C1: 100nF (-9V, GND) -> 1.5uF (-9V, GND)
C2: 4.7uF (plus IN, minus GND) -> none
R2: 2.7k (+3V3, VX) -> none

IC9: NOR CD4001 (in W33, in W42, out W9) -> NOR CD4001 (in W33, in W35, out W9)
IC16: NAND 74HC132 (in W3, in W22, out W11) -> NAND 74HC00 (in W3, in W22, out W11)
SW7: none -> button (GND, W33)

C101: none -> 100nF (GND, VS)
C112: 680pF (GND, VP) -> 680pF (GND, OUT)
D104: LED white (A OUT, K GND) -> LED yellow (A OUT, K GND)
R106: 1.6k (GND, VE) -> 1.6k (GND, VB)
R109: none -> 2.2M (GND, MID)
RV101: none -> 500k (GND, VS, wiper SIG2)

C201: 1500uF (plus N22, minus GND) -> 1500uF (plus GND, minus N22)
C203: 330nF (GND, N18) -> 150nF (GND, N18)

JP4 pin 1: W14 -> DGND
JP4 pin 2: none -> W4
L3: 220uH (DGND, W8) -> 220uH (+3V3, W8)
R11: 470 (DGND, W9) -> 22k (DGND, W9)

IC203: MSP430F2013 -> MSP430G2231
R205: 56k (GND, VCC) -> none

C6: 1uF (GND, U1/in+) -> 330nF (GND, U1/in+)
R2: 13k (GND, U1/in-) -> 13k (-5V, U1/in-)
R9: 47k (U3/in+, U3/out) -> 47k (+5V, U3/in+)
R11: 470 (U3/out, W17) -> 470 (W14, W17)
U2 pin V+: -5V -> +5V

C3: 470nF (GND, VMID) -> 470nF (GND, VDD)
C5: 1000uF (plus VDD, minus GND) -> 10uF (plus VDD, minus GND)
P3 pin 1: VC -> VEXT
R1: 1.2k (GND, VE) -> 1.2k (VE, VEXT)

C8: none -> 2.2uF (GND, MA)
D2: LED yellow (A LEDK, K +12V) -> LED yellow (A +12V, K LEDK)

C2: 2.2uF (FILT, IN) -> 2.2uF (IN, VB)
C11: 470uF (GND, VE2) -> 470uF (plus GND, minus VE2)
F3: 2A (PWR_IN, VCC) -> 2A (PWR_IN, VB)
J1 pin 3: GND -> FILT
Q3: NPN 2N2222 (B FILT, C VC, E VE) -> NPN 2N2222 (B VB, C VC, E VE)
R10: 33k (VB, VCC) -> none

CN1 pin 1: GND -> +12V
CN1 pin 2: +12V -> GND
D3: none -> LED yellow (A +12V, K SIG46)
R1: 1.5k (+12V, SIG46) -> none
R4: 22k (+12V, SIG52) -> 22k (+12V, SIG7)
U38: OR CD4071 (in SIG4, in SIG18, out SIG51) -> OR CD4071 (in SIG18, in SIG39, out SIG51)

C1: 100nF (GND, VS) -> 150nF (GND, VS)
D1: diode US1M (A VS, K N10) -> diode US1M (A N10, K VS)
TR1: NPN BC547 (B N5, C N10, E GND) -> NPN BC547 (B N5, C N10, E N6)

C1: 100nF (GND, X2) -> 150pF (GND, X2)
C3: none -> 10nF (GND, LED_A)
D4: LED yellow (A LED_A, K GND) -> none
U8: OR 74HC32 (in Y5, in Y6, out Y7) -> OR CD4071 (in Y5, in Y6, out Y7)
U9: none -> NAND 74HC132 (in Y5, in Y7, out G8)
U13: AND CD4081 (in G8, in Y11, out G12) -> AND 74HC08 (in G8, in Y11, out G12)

Work to complete ▸
Print again the lines of the entries above that fall between the line holding "R1: 1.2k (GND, VE) -> 1.2k (VE, VEXT)" and the line holding "U38: OR CD4071", inclusive, exactly as they stand.

Answer for the task ▸
R1: 1.2k (GND, VE) -> 1.2k (VE, VEXT)

C8: none -> 2.2uF (GND, MA)
D2: LED yellow (A LEDK, K +12V) -> LED yellow (A +12V, K LEDK)

C2: 2.2uF (FILT, IN) -> 2.2uF (IN, VB)
C11: 470uF (GND, VE2) -> 470uF (plus GND, minus VE2)
F3: 2A (PWR_IN, VCC) -> 2A (PWR_IN, VB)
J1 pin 3: GND -> FILT
Q3: NPN 2N2222 (B FILT, C VC, E VE) -> NPN 2N2222 (B VB, C VC, E VE)
R10: 33k (VB, VCC) -> none

CN1 pin 1: GND -> +12V
CN1 pin 2: +12V -> GND
D3: none -> LED yellow (A +12V, K SIG46)
R1: 1.5k (+12V, SIG46) -> none
R4: 22k (+12V, SIG52) -> 22k (+12V, SIG7)
U38: OR CD4071 (in SIG4, in SIG18, out SIG51) -> OR CD4071 (in SIG18, in SIG39, out SIG51)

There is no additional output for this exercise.